Your reply must contain the full listing below, reproduced exactly, but no pictures.

◆ DATA EXTRACT
>>>

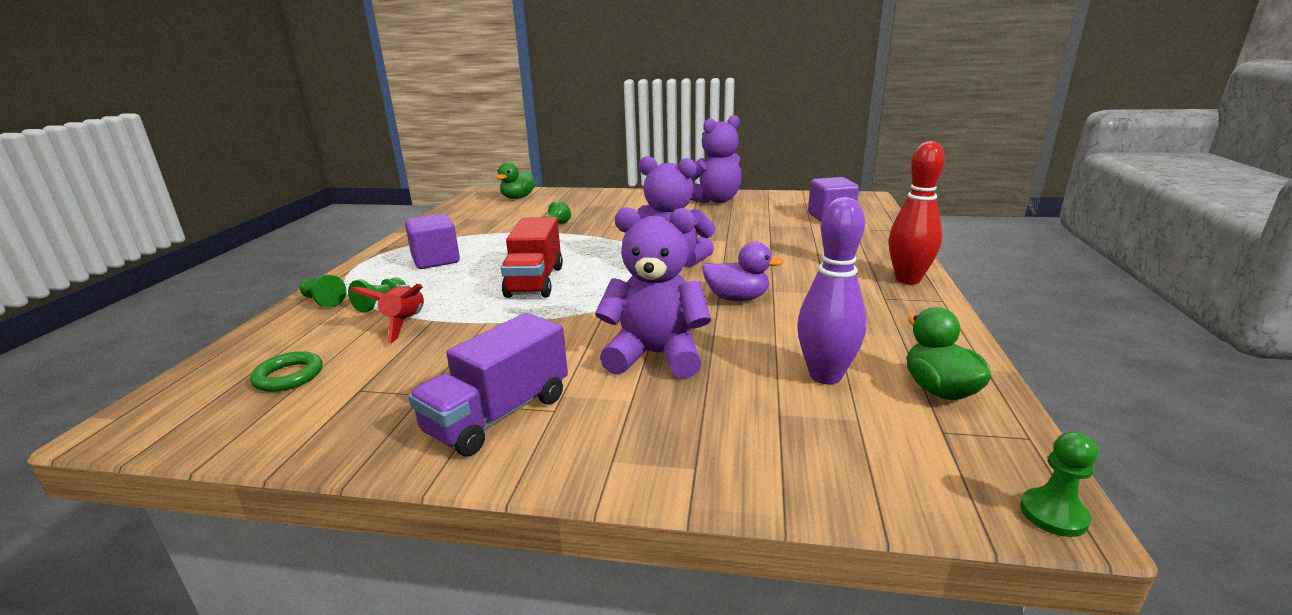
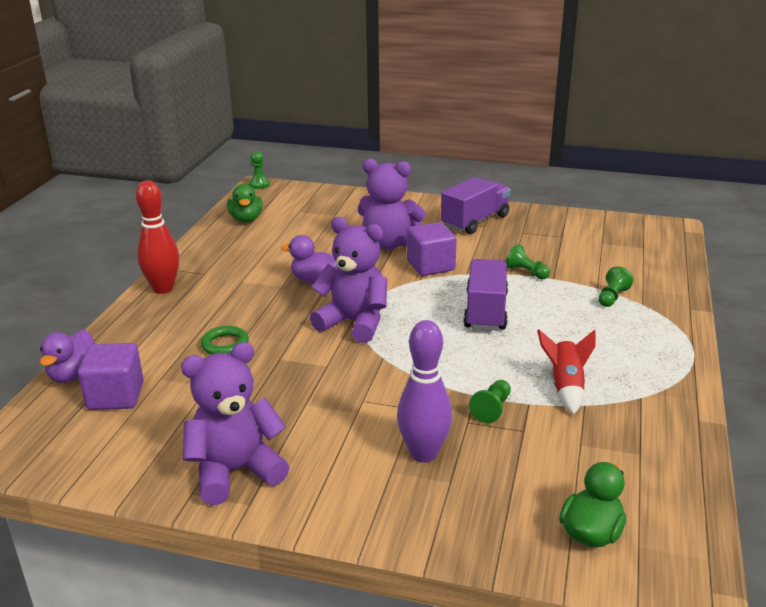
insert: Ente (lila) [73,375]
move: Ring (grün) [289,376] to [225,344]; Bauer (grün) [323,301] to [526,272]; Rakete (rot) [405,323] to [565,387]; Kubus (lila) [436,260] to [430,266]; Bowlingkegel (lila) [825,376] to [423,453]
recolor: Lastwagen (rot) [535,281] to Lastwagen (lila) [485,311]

<<<

◆ TASK OUTPUT
insert: Ente (lila) [73,375]
move: Ring (grün) [289,376] to [225,344]; Bauer (grün) [323,301] to [526,272]; Rakete (rot) [405,323] to [565,387]; Kubus (lila) [436,260] to [430,266]; Bowlingkegel (lila) [825,376] to [423,453]
recolor: Lastwagen (rot) [535,281] to Lastwagen (lila) [485,311]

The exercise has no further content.